Available data section start

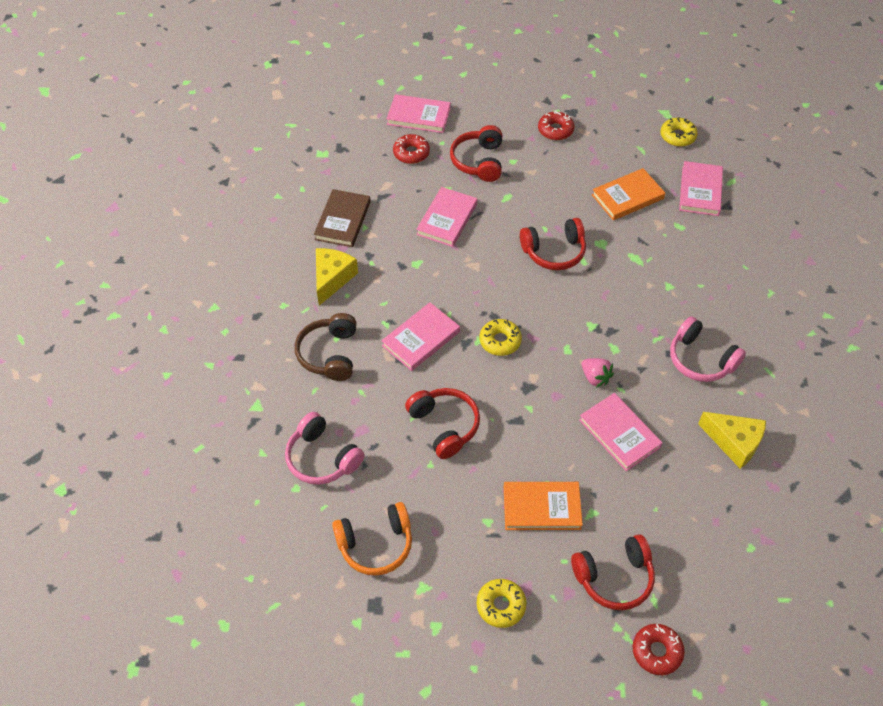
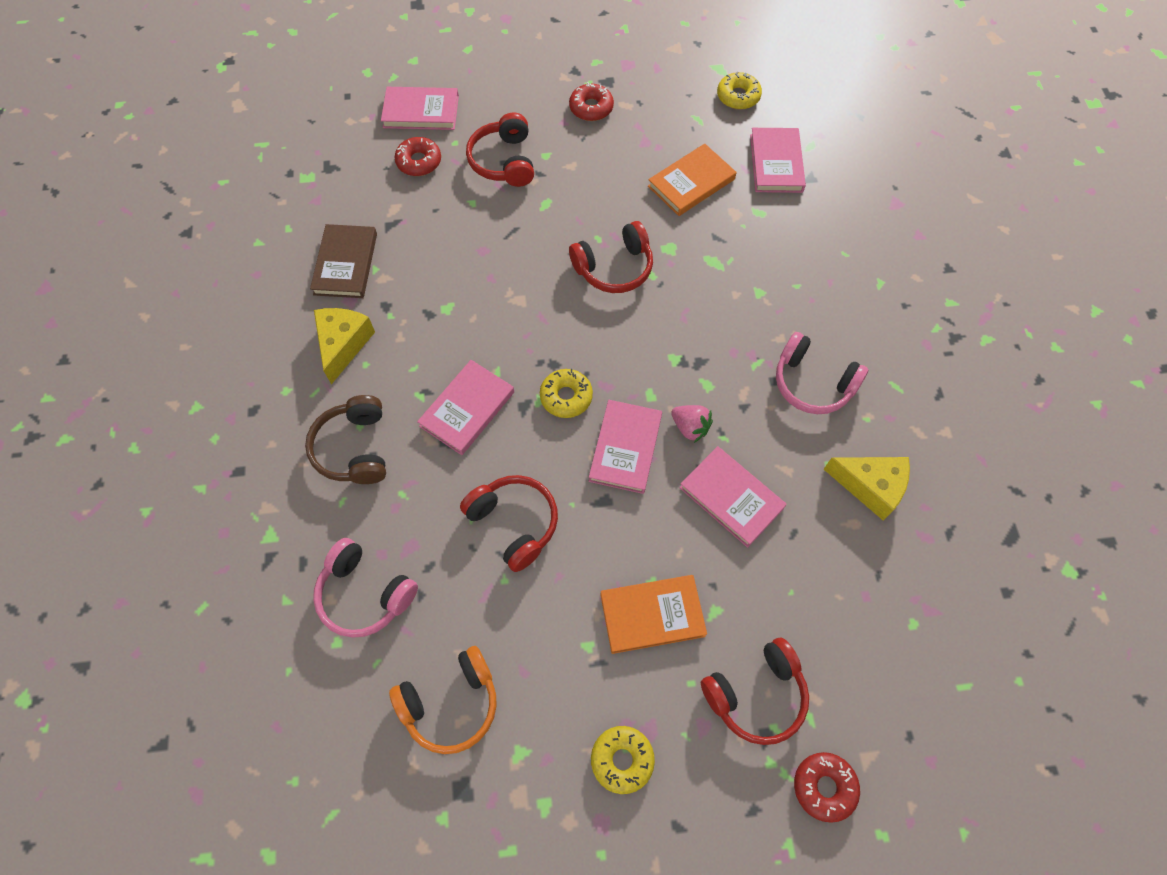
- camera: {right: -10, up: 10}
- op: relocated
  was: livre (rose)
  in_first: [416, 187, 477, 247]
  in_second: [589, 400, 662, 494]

Available data section end

▶ [About this task]: Retype exactly the lines from the one containing "- op: relocated" through the last line of the records above, including both.

▶ [Response to the task]:
- op: relocated
  was: livre (rose)
  in_first: [416, 187, 477, 247]
  in_second: [589, 400, 662, 494]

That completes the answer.